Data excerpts
* * *

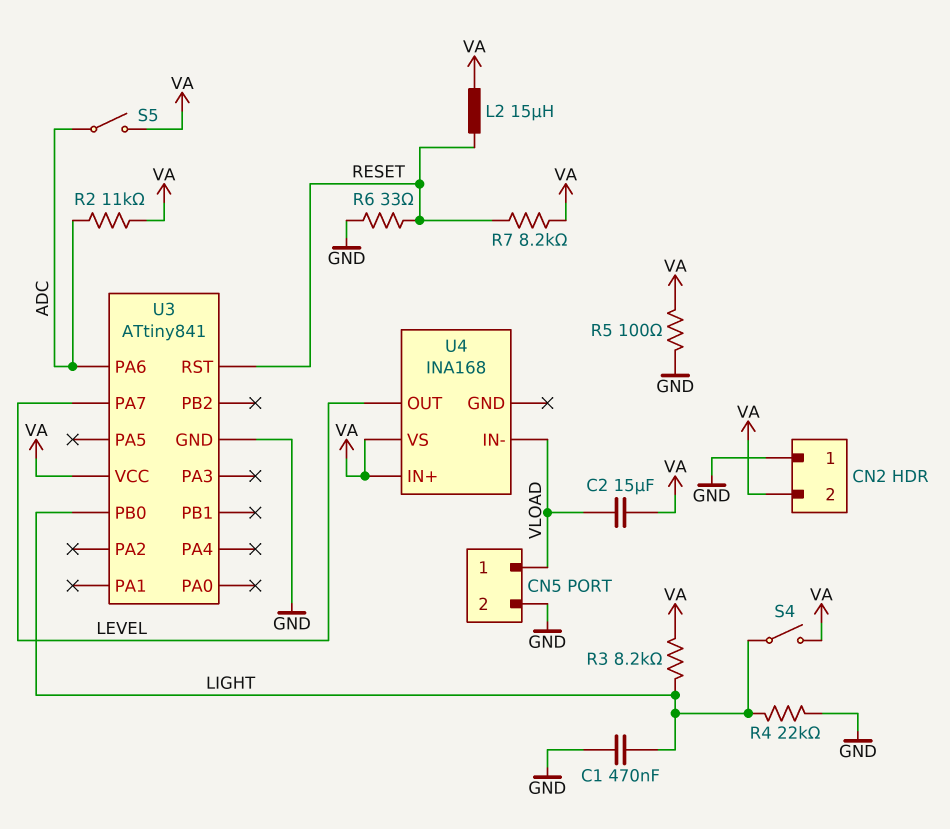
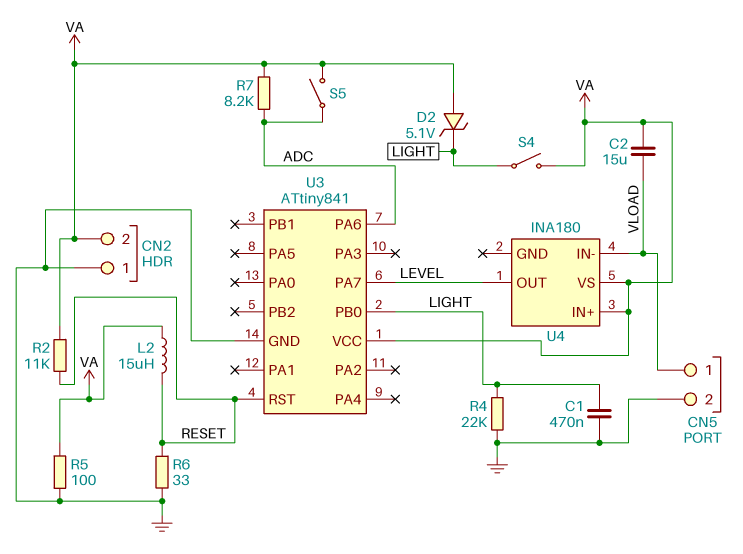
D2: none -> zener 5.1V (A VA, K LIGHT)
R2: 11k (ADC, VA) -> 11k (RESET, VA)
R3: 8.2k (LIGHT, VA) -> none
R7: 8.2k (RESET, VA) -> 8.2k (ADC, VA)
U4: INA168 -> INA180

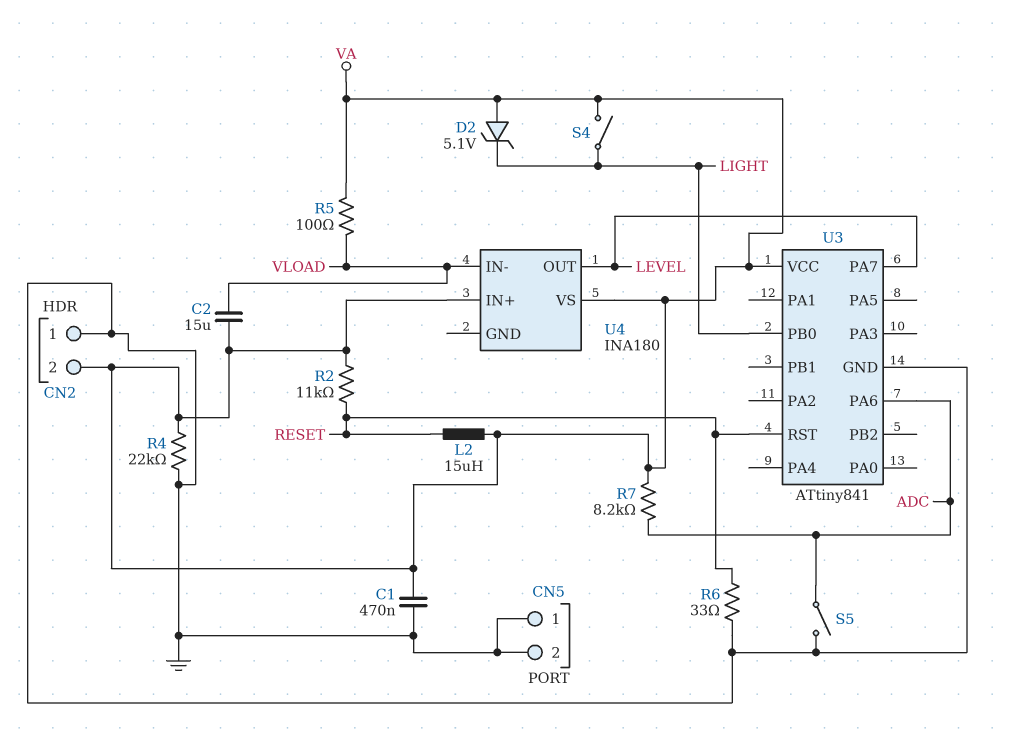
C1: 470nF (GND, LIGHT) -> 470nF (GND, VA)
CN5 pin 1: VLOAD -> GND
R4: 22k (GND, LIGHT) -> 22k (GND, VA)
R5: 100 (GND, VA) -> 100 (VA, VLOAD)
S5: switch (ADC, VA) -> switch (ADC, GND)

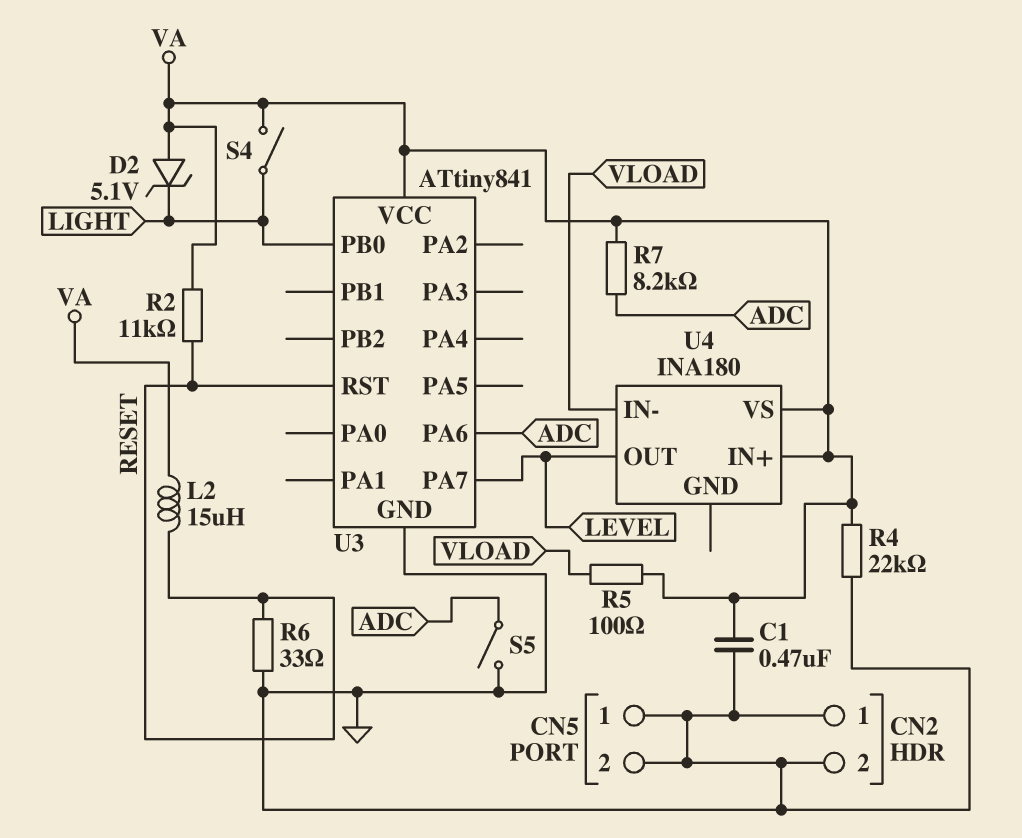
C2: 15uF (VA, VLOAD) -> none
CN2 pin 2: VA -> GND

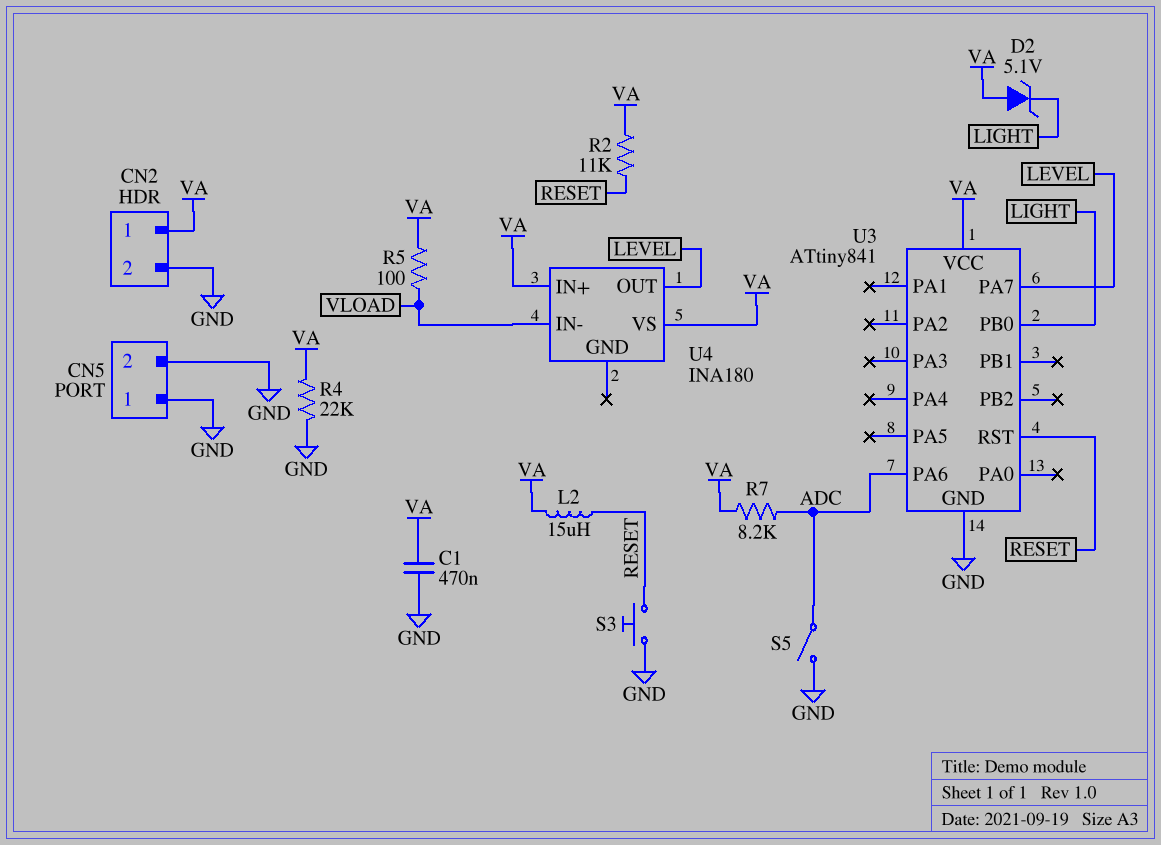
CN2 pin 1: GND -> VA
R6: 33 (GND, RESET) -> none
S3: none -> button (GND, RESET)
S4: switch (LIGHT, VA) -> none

* * *

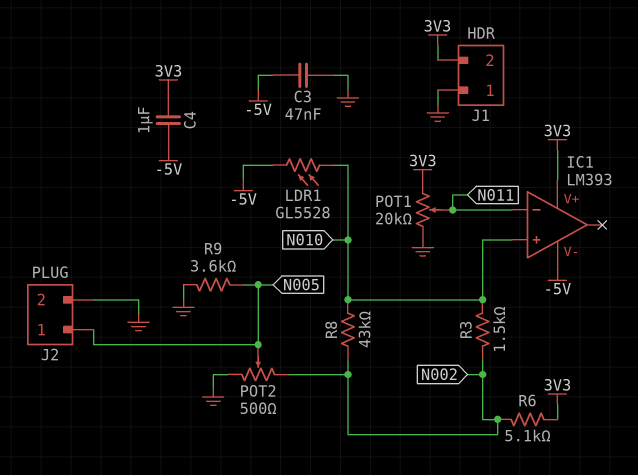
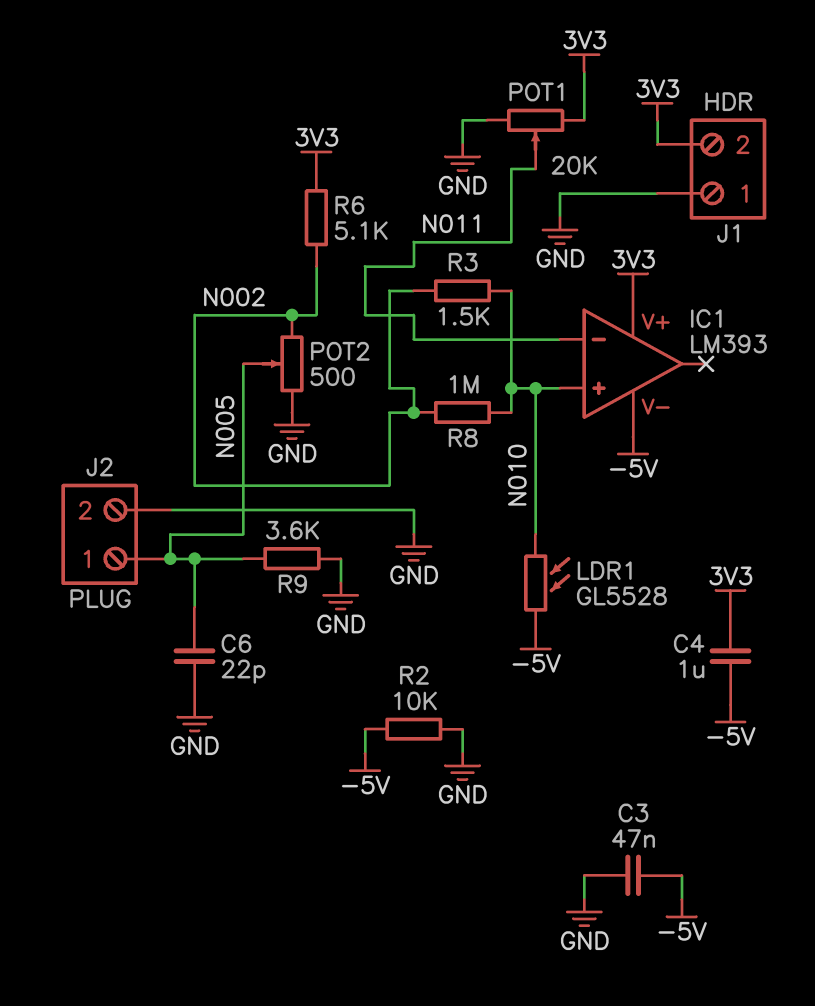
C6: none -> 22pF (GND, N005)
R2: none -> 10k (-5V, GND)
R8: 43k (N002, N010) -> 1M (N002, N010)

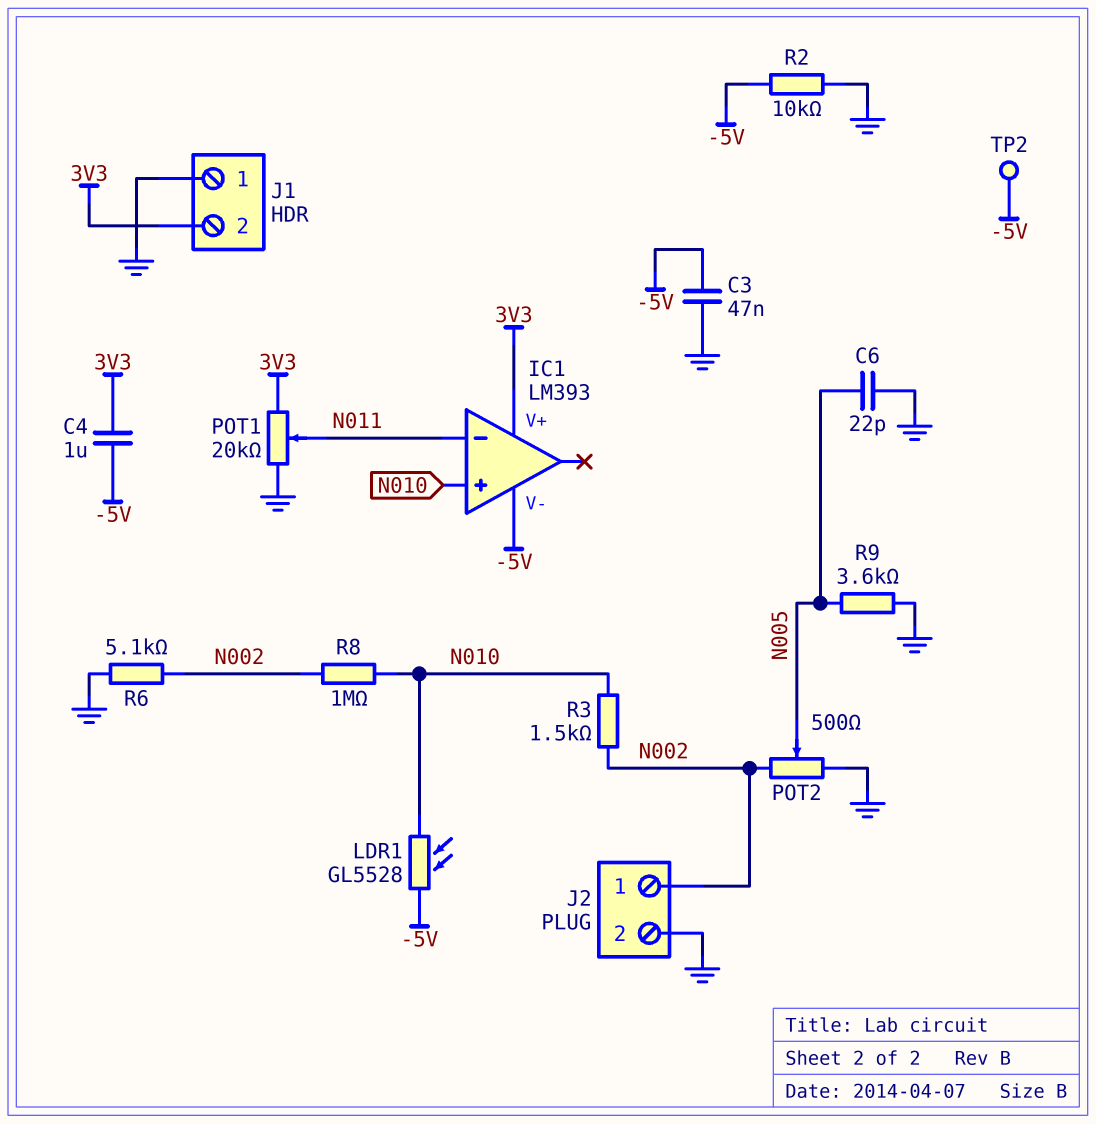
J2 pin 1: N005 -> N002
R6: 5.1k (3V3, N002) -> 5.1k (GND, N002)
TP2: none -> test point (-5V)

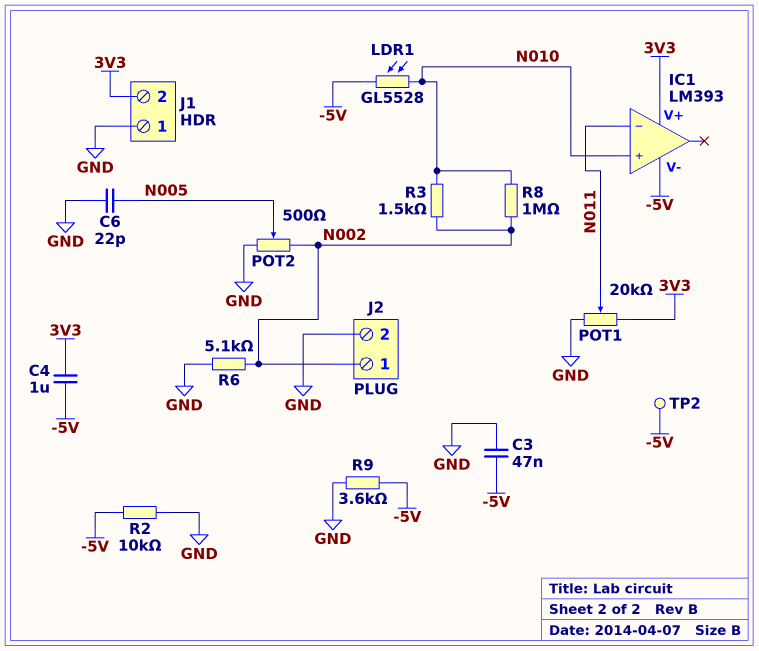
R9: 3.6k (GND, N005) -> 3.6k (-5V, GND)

* * *

■ **DESCRIPTION OF THE TASK**: Among the entries above, find the line with "R7: 8.2k (RESET, VA) -> 8.2k (ADC, VA)" and repeat exactly from there through the line with "CN2 pin 1: GND -> VA", leaving out the pictures.

■ **OUTPUT BELOW**:
R7: 8.2k (RESET, VA) -> 8.2k (ADC, VA)
U4: INA168 -> INA180

C1: 470nF (GND, LIGHT) -> 470nF (GND, VA)
CN5 pin 1: VLOAD -> GND
R4: 22k (GND, LIGHT) -> 22k (GND, VA)
R5: 100 (GND, VA) -> 100 (VA, VLOAD)
S5: switch (ADC, VA) -> switch (ADC, GND)

C2: 15uF (VA, VLOAD) -> none
CN2 pin 2: VA -> GND

CN2 pin 1: GND -> VA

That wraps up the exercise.